■ What to produce: How many of the lines below have "minus" in them? Say the number and nothing more.

Source data:
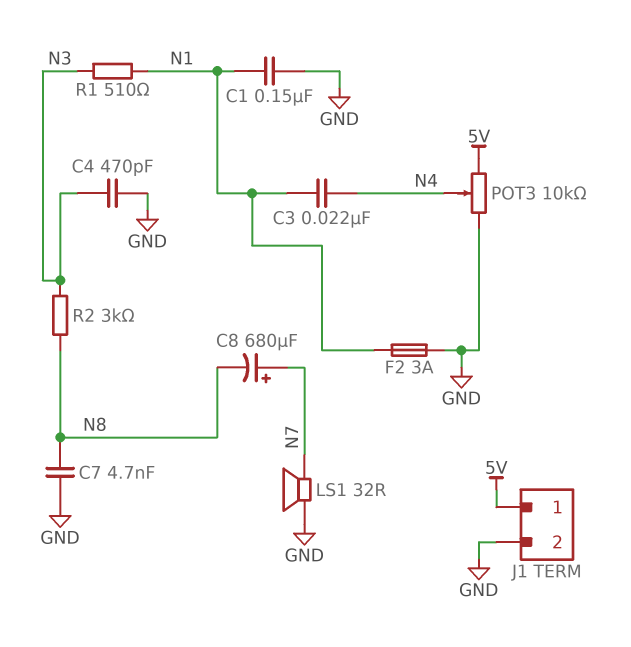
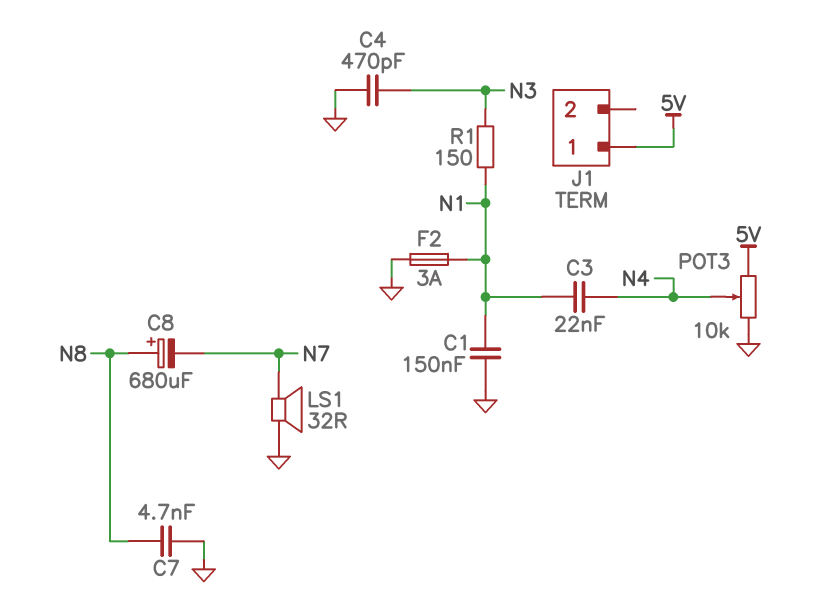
C8: 680uF (plus N7, minus N8) -> 680uF (plus N8, minus N7)
J1 pin 2: GND -> none
R1: 510 (N1, N3) -> 150 (N1, N3)
R2: 3k (N3, N8) -> none

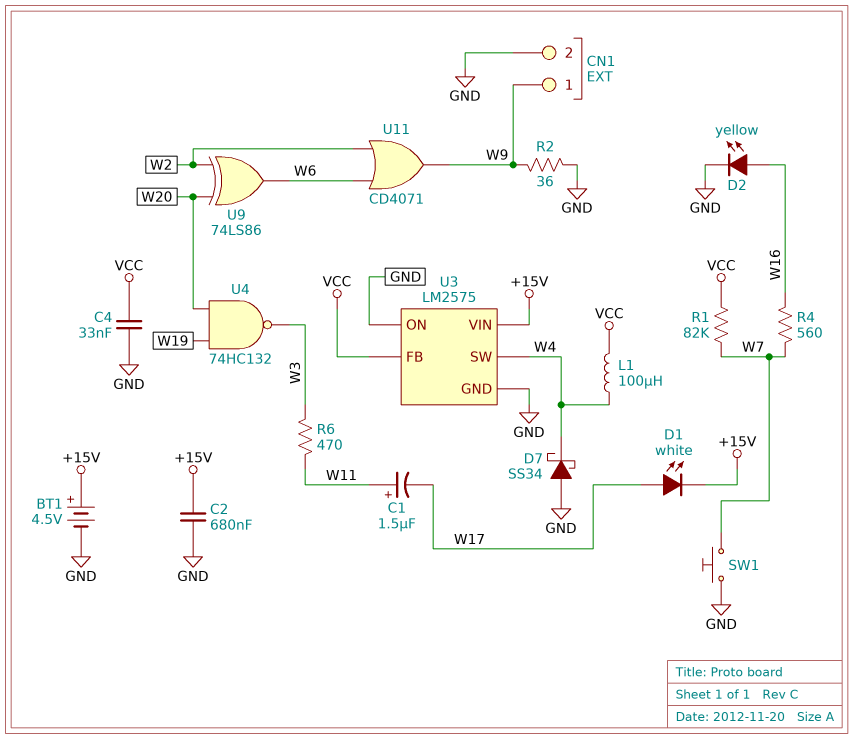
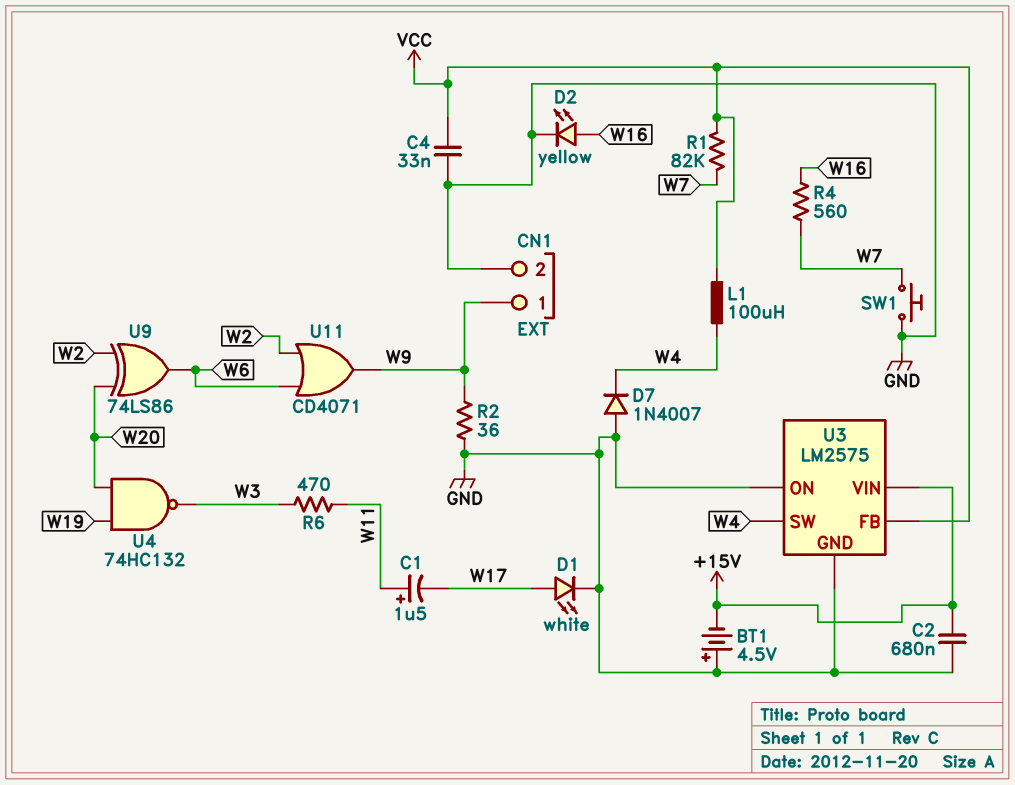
BT1: 4.5V (plus +15V, minus GND) -> 4.5V (plus GND, minus +15V)
D1: LED white (A W17, K +15V) -> LED white (A W17, K GND)
D7: schottky SS34 (A GND, K W4) -> diode 1N4007 (A GND, K W4)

■ Result: 2